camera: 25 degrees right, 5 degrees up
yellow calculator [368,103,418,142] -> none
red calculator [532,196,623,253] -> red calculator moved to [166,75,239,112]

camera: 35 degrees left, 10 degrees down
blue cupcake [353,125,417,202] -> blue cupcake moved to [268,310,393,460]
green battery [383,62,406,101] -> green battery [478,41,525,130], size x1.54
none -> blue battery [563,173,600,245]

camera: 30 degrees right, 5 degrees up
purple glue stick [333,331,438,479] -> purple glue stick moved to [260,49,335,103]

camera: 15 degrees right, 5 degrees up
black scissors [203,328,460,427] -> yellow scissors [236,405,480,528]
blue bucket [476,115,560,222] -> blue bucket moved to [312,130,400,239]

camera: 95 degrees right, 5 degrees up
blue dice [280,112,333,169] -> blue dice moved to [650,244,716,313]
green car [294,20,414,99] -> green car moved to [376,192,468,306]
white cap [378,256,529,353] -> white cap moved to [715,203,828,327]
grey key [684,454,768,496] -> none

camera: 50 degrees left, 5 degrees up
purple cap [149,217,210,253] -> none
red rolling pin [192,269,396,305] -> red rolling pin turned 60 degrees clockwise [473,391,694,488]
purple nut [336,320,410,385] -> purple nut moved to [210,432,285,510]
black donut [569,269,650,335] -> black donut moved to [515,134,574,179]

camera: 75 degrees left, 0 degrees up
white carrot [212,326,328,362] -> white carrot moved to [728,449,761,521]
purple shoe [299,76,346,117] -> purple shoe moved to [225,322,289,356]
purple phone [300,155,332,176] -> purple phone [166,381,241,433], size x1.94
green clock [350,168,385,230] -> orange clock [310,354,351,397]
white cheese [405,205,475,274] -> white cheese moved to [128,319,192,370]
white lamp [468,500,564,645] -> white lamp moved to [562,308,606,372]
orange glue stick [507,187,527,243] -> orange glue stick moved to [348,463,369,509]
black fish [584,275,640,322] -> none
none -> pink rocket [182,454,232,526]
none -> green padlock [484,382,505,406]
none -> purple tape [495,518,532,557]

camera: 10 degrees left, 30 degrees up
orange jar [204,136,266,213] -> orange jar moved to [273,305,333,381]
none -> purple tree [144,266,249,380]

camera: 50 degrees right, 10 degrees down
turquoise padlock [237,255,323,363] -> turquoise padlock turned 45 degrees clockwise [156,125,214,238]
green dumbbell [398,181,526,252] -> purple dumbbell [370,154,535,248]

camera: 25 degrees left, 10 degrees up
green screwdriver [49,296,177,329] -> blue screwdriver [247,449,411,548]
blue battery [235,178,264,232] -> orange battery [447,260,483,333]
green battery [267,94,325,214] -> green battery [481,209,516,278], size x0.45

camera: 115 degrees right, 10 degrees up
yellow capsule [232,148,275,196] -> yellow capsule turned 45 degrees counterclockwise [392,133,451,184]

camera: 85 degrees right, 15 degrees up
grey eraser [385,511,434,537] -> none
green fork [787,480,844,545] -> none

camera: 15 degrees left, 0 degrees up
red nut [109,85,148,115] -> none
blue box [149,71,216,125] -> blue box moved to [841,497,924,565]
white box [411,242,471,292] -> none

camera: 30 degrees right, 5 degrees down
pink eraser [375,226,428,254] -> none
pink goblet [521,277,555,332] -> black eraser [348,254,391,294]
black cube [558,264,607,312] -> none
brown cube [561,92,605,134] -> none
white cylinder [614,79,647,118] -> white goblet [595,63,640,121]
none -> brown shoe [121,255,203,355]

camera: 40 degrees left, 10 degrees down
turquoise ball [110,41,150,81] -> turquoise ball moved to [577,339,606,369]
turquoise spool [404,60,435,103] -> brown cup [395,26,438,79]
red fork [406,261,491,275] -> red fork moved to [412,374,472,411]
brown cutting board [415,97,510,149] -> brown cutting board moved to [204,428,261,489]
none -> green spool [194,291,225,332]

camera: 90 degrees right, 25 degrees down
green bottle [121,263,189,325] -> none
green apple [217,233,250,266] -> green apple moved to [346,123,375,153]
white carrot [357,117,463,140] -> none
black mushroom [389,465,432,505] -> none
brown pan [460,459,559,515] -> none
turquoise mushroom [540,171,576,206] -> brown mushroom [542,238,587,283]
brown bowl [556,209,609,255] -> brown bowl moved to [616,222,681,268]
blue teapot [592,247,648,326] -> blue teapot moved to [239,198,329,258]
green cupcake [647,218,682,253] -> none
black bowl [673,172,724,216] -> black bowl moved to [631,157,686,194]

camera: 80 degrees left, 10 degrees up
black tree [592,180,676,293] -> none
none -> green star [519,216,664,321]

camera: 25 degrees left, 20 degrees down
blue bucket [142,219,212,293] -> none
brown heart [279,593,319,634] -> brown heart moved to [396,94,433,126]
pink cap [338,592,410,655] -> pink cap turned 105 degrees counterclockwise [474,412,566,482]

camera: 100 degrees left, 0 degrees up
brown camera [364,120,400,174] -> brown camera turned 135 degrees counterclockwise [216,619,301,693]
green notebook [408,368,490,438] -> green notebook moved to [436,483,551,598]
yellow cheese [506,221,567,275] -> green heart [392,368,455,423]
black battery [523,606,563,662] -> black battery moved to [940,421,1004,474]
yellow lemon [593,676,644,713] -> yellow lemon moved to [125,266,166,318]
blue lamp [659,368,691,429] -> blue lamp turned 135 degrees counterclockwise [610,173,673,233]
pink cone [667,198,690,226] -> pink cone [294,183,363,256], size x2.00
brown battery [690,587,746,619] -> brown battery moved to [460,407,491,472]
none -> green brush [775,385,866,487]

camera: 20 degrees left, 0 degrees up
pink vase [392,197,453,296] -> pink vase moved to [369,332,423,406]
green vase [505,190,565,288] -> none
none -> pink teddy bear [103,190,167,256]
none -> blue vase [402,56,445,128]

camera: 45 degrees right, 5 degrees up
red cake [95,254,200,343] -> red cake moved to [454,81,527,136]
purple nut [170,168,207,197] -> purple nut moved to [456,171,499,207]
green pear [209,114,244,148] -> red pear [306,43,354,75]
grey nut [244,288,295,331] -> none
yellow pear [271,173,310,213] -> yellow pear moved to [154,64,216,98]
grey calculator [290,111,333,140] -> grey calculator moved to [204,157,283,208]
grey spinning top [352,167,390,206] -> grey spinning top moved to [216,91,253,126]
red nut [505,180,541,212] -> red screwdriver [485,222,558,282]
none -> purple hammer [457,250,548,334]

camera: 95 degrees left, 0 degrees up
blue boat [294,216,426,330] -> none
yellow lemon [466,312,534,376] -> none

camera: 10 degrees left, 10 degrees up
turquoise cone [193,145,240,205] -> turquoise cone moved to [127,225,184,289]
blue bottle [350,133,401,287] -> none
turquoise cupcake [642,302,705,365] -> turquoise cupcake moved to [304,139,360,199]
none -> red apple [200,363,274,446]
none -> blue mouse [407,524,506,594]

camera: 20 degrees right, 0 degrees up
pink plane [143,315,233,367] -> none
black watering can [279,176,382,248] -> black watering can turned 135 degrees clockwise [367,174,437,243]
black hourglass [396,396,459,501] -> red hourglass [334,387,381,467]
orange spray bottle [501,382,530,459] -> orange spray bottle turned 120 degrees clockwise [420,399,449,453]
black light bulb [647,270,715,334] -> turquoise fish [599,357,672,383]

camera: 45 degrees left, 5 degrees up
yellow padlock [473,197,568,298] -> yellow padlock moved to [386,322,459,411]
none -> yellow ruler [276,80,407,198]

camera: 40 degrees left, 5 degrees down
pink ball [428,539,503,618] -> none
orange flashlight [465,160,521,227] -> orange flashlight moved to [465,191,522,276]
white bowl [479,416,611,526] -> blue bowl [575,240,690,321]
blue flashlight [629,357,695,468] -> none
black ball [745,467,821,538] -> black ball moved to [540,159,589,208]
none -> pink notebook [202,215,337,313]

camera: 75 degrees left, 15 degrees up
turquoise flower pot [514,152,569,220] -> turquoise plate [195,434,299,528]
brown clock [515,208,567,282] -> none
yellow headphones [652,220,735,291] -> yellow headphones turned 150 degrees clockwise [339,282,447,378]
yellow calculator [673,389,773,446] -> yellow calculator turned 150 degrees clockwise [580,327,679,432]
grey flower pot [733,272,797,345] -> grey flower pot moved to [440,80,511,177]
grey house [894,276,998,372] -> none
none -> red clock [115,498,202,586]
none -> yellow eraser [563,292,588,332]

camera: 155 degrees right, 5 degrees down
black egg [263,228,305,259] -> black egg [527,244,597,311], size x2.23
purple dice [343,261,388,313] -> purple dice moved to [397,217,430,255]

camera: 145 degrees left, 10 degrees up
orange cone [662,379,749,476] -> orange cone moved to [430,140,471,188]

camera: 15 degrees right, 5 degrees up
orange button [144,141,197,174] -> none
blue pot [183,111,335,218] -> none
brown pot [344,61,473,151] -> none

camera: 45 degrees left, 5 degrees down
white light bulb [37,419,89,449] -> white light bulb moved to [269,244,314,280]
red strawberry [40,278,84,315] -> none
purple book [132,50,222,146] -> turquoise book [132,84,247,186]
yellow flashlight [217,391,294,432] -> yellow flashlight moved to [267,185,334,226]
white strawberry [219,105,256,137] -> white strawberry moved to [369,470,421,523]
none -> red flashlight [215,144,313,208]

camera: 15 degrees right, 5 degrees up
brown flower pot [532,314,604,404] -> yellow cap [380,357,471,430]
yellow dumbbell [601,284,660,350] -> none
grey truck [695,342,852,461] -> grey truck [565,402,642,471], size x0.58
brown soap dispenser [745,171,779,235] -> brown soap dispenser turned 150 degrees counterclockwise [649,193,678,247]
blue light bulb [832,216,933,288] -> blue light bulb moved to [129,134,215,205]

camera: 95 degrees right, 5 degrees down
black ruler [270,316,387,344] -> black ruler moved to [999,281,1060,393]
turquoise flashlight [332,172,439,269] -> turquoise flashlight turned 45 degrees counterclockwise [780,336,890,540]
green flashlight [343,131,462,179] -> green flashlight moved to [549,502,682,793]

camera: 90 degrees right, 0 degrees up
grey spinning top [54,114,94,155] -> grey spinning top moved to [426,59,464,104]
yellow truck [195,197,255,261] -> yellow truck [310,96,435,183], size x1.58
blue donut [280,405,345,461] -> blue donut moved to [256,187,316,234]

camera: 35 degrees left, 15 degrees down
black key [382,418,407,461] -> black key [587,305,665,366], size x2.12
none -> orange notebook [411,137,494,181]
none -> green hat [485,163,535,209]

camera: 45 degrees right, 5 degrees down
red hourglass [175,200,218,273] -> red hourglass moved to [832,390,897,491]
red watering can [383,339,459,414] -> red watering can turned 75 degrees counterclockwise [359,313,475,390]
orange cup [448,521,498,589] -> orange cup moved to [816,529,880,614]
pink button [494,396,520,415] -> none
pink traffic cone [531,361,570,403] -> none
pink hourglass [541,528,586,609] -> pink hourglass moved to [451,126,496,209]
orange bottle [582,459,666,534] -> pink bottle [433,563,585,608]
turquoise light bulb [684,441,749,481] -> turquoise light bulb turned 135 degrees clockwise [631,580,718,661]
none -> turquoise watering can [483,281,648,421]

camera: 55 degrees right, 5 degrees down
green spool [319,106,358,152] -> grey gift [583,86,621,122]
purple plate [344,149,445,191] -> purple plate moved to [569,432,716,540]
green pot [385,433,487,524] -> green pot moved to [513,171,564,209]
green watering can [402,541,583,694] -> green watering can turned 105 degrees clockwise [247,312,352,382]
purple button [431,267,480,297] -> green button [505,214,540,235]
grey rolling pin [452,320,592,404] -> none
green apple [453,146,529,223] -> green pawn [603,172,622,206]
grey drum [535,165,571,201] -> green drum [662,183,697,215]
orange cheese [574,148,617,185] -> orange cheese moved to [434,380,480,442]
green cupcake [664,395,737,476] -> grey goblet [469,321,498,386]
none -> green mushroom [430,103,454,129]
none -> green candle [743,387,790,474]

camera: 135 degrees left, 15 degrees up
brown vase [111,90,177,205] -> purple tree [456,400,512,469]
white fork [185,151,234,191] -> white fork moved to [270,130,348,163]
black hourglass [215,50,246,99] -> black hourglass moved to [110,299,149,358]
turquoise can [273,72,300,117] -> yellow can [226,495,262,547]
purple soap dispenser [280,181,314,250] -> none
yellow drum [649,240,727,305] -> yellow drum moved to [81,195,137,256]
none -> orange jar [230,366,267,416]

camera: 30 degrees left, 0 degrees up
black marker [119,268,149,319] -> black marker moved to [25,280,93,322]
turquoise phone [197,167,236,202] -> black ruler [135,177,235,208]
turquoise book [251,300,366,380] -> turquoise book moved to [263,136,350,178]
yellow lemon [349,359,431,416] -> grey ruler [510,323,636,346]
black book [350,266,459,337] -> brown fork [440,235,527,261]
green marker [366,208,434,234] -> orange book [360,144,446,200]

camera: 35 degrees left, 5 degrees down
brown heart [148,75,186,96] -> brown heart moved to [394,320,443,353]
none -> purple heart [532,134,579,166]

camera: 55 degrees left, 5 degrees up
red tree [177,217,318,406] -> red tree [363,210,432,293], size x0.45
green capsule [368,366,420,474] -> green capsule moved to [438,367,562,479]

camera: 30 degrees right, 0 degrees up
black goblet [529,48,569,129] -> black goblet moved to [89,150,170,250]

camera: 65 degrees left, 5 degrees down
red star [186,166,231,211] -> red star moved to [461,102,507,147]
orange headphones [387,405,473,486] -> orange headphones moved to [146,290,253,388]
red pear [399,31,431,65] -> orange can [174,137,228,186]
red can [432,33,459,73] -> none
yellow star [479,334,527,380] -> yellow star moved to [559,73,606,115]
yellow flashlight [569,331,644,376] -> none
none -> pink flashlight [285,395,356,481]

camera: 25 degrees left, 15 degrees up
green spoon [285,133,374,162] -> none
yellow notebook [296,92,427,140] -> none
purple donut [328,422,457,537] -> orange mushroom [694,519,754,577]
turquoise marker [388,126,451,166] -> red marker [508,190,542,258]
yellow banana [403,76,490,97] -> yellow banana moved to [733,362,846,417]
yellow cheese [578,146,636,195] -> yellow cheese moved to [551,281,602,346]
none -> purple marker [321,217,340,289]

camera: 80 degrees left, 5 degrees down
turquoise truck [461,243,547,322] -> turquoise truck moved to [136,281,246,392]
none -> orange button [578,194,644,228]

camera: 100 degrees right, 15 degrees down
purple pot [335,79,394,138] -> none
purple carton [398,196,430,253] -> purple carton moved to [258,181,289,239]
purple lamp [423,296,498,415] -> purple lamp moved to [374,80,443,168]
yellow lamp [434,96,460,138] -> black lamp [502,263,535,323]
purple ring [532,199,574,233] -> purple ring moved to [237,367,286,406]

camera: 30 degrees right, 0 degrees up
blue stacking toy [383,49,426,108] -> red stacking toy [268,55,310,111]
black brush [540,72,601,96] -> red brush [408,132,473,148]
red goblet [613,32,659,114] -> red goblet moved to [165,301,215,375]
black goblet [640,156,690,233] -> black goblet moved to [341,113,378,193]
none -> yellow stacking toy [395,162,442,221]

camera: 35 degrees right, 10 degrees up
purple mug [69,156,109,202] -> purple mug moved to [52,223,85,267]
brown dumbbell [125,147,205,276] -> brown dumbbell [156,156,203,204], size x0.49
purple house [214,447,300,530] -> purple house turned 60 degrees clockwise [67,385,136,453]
----------
PROBLEM DESCRIPTION:
In the entries above, the lines between the one holding "pink eraser [375,226,428,254] -> none" and the one holding "turquoise ball [110,41,150,81]", inclusive, are to be printed exactly as written, and those alone.

EXPECTED ANSWER:
pink eraser [375,226,428,254] -> none
pink goblet [521,277,555,332] -> black eraser [348,254,391,294]
black cube [558,264,607,312] -> none
brown cube [561,92,605,134] -> none
white cylinder [614,79,647,118] -> white goblet [595,63,640,121]
none -> brown shoe [121,255,203,355]

camera: 40 degrees left, 10 degrees down
turquoise ball [110,41,150,81] -> turquoise ball moved to [577,339,606,369]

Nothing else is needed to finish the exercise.